Your reply must contain exactly the lines running from the one with "brown brick A6:B6" to the last line of the entries below, both included, and no other lines.

***

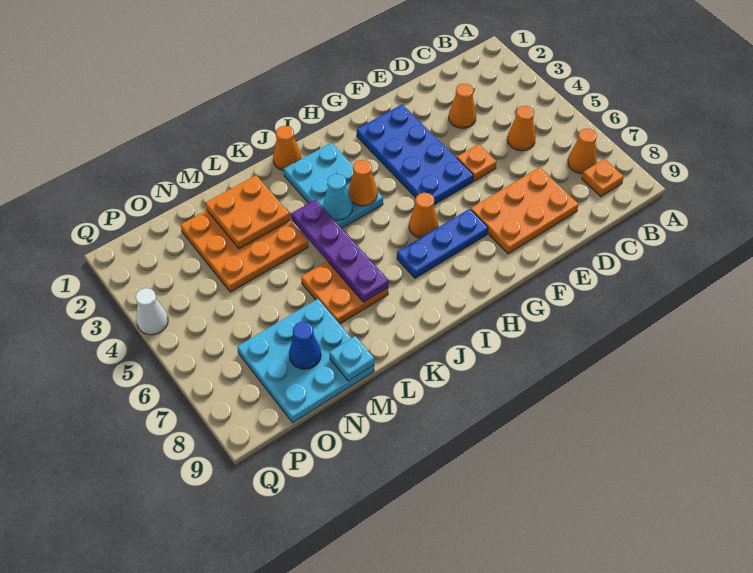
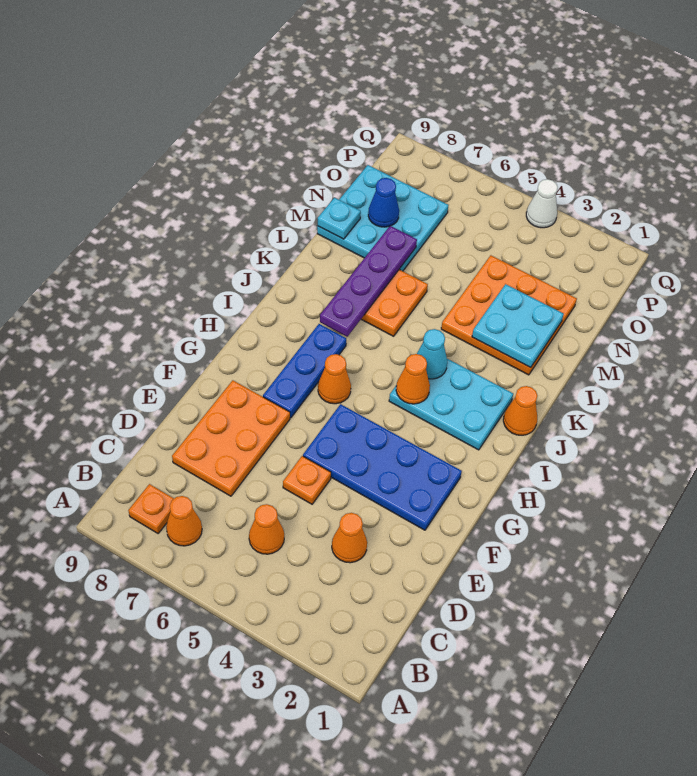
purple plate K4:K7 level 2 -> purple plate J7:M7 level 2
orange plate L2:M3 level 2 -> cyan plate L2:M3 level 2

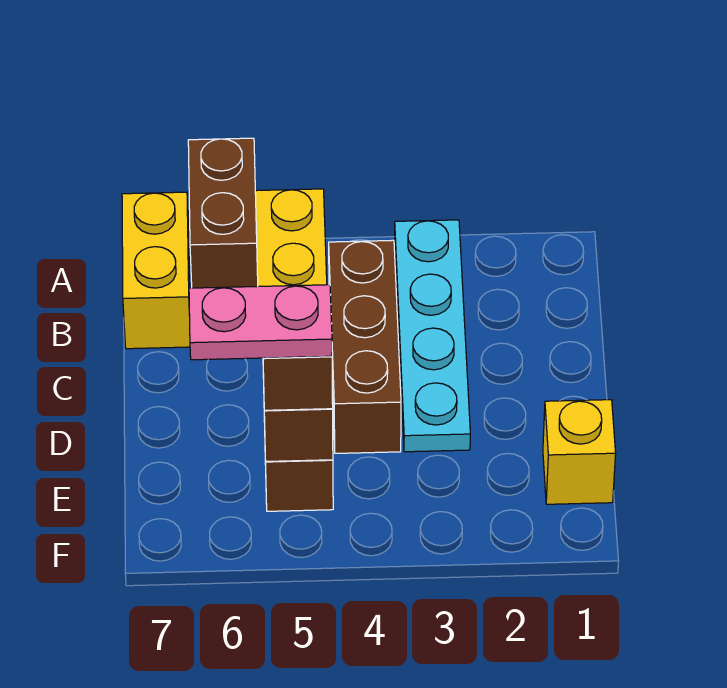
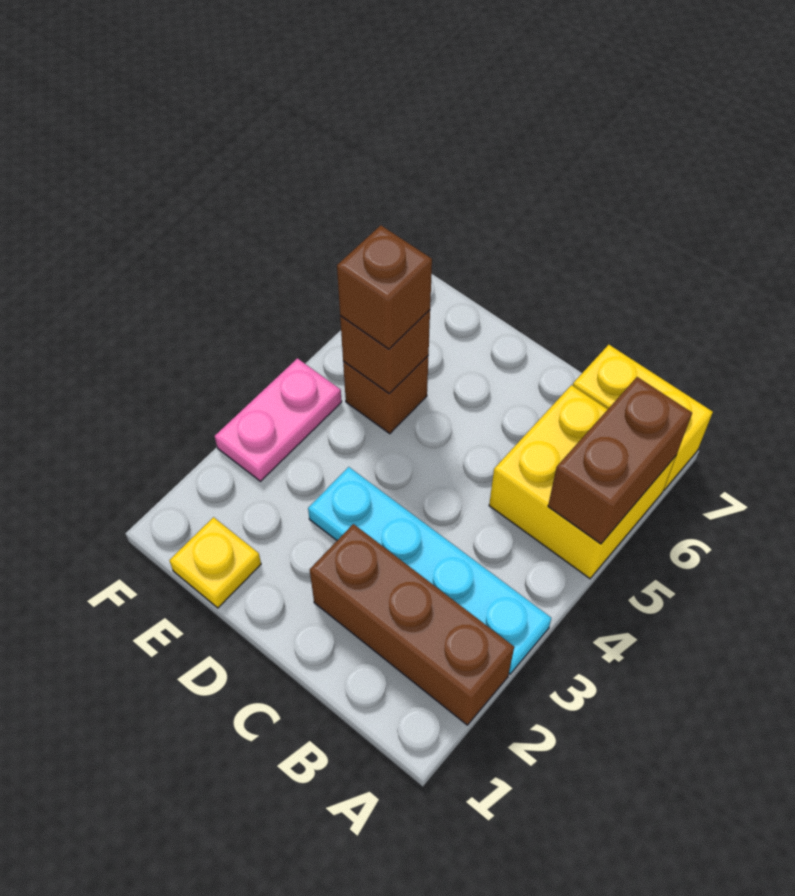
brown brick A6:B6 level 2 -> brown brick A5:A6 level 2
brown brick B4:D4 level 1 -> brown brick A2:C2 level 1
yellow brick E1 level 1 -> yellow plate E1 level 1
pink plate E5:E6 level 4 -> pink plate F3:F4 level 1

***

Your response —
brown brick A6:B6 level 2 -> brown brick A5:A6 level 2
brown brick B4:D4 level 1 -> brown brick A2:C2 level 1
yellow brick E1 level 1 -> yellow plate E1 level 1
pink plate E5:E6 level 4 -> pink plate F3:F4 level 1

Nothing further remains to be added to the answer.